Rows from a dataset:

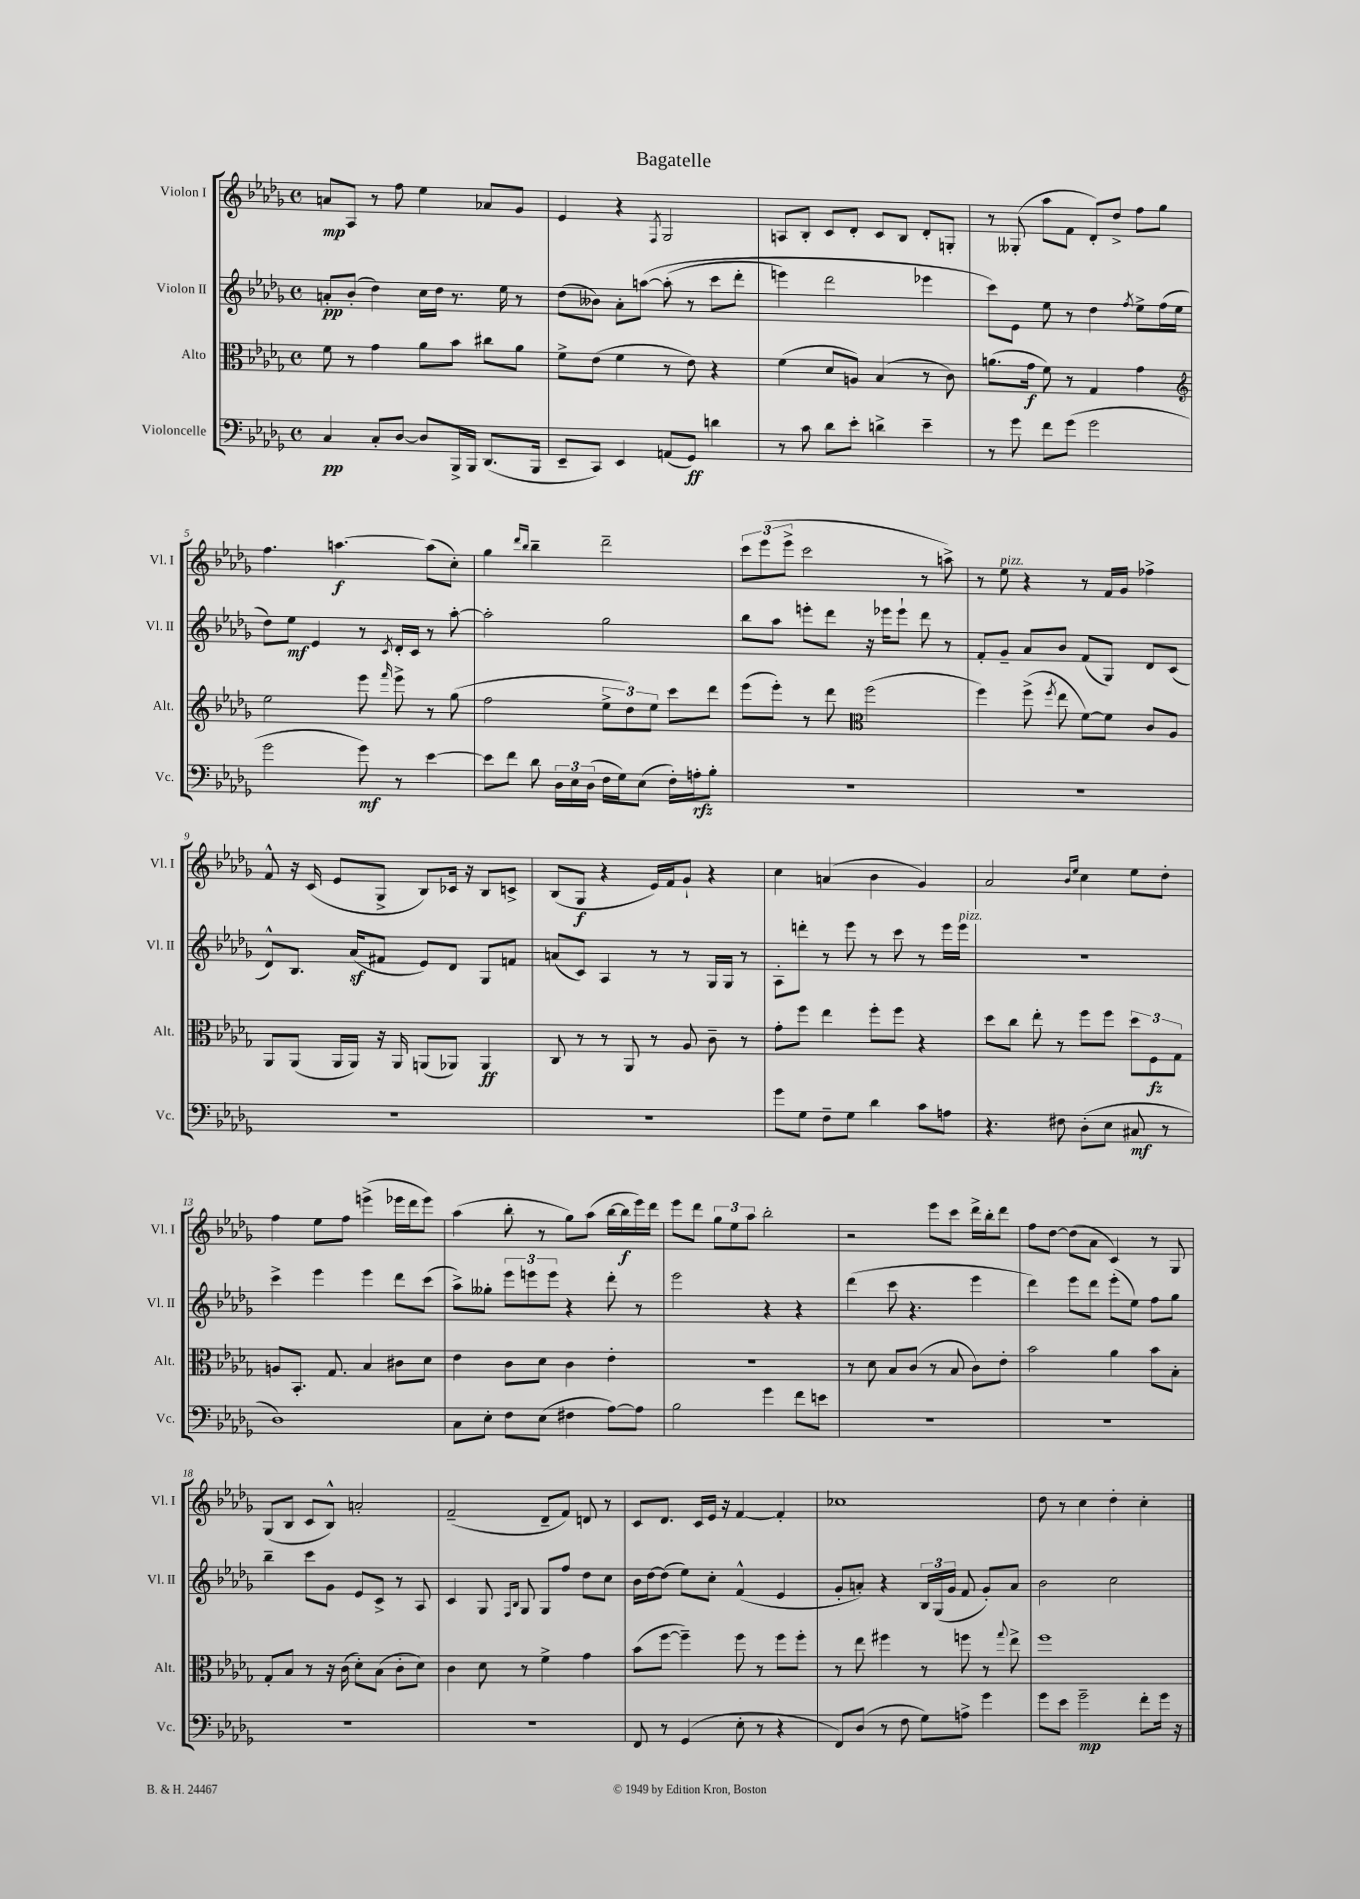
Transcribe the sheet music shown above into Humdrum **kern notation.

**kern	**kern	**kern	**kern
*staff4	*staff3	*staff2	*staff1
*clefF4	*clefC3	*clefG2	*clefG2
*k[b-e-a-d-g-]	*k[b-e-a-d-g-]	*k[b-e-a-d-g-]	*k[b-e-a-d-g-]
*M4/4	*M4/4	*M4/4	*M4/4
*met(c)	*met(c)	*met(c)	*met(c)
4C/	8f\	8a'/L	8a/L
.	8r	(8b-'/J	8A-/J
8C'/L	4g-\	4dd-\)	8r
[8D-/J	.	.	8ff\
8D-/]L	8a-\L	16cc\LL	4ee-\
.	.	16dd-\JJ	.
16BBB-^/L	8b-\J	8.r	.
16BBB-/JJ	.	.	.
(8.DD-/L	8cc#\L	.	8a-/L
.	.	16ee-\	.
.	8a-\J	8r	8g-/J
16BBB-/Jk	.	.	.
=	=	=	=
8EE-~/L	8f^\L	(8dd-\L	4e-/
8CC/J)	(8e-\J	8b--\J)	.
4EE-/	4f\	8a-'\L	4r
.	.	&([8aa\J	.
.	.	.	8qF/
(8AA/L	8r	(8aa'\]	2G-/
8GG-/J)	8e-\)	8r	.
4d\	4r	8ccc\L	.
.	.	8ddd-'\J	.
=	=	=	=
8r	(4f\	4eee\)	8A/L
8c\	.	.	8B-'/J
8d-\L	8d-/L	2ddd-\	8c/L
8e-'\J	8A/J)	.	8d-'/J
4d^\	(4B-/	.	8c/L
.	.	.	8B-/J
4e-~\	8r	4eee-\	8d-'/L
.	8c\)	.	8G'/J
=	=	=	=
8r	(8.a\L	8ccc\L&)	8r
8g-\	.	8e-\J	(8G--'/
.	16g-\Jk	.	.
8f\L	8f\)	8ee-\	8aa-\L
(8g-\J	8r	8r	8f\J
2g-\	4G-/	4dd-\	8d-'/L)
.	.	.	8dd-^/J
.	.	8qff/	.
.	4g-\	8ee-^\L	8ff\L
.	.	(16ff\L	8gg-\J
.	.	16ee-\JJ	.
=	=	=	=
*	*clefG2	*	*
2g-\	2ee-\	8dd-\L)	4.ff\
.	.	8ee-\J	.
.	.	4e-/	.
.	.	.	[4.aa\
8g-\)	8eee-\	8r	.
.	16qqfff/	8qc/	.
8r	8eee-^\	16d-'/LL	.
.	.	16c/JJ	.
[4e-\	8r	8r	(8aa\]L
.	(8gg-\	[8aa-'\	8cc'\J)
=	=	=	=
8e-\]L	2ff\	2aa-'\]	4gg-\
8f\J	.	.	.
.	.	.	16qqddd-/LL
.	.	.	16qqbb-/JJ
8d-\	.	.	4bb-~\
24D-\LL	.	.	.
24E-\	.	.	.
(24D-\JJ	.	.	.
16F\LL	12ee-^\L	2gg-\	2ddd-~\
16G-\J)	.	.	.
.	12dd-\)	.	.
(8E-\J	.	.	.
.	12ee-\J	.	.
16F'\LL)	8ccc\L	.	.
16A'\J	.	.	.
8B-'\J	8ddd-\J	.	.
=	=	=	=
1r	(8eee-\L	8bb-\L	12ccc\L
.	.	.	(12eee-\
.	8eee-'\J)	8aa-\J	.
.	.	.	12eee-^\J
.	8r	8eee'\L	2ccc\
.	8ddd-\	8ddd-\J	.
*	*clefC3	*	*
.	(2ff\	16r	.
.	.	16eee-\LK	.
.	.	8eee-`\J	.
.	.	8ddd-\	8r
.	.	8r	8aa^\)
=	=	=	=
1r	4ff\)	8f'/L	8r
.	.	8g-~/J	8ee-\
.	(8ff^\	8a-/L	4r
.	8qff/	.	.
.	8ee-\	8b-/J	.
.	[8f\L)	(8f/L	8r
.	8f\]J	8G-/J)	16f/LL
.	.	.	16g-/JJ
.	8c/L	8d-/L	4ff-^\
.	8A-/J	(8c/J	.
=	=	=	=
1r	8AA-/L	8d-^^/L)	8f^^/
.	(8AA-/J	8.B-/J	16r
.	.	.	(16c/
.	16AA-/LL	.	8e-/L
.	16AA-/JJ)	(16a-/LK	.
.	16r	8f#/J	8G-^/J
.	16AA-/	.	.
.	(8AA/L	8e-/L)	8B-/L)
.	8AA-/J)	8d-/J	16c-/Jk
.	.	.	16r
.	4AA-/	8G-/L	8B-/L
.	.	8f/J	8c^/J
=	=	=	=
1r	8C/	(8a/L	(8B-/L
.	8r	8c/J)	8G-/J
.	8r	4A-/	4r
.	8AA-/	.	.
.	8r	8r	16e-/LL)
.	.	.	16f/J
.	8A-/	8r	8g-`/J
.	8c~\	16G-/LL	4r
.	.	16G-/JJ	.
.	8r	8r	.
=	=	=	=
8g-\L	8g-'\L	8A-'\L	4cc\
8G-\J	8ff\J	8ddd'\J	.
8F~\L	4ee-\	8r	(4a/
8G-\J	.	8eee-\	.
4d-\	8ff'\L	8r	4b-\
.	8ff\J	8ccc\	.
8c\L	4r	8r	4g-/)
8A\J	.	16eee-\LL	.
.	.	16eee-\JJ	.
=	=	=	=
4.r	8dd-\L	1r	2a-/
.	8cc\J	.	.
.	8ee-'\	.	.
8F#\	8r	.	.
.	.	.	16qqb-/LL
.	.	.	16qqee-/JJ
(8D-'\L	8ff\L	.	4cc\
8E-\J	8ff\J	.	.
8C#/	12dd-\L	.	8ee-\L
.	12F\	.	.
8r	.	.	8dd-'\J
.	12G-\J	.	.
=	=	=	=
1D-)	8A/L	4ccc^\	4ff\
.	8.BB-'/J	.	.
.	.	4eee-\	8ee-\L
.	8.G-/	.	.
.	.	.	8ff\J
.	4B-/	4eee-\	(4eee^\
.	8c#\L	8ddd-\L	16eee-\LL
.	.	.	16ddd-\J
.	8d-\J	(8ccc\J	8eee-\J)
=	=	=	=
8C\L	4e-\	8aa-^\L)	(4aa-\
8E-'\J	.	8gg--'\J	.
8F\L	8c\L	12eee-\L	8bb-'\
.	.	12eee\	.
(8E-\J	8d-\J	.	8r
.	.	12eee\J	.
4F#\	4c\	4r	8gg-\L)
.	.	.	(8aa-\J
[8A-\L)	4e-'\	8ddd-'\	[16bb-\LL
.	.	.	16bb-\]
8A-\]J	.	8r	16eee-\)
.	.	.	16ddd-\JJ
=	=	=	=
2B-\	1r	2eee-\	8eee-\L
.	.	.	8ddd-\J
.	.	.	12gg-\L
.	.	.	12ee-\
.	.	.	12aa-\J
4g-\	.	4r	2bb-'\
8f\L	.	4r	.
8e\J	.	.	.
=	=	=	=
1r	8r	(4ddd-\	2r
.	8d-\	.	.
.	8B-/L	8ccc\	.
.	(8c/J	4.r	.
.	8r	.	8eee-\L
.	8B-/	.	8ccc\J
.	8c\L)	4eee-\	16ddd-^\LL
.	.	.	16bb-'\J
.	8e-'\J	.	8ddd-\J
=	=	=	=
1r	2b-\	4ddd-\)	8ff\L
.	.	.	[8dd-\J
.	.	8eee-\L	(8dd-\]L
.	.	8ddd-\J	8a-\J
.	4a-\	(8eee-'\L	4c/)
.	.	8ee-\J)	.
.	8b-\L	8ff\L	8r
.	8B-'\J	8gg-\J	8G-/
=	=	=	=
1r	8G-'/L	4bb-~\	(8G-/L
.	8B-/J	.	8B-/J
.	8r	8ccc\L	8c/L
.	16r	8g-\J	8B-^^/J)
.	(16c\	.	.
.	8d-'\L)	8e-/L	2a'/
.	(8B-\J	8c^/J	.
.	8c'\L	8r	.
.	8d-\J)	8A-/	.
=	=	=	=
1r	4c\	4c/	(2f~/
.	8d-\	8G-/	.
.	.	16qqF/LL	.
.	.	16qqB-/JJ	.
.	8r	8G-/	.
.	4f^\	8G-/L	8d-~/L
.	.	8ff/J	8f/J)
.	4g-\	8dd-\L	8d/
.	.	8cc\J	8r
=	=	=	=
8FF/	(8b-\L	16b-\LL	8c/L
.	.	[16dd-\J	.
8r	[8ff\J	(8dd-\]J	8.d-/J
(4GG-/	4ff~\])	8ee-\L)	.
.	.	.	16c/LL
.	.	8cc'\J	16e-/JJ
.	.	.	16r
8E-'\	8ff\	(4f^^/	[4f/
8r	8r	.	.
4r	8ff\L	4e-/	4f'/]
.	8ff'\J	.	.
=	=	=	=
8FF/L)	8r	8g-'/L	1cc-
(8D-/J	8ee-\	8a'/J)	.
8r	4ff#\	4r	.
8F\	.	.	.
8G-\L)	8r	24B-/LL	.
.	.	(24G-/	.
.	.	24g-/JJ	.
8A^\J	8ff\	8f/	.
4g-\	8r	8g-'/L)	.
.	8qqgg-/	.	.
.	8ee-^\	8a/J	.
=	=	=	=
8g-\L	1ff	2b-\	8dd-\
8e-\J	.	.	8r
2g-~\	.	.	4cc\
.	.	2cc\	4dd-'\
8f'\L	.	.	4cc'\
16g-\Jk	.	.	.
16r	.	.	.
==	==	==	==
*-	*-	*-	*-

Task statement
Show each line of the data above that contains the string "kern". Case matters.

The result
Transcribe the sheet music shown above into Humdrum **kern notation.
**kern	**kern	**kern	**kern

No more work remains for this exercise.